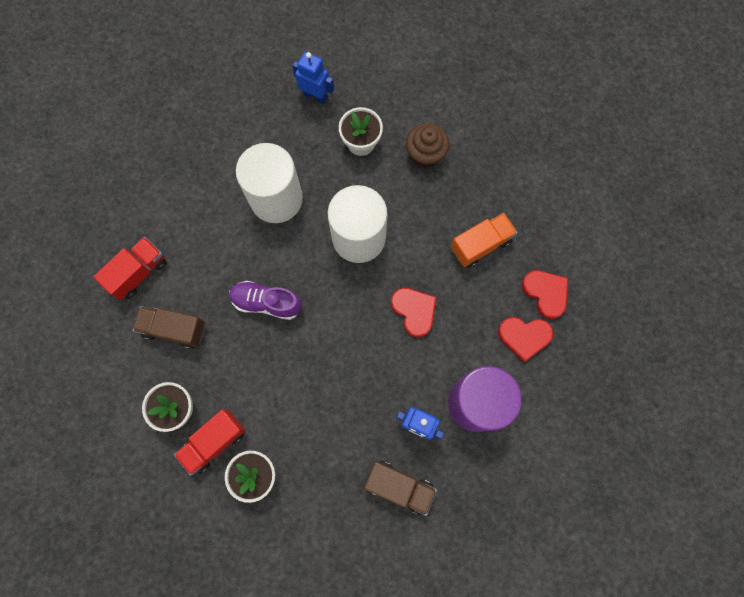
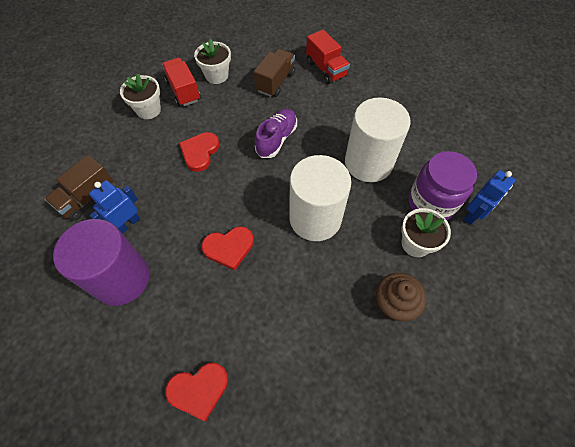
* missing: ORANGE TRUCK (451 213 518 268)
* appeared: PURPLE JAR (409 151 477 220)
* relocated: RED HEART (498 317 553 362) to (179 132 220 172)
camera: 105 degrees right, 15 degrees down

#### [WORK TO BE COMPLETED]
Exclude every image and return the material above exactly.

#### [SOLUTION TO THE EXERCISE]
* missing: ORANGE TRUCK (451 213 518 268)
* appeared: PURPLE JAR (409 151 477 220)
* relocated: RED HEART (498 317 553 362) to (179 132 220 172)
camera: 105 degrees right, 15 degrees down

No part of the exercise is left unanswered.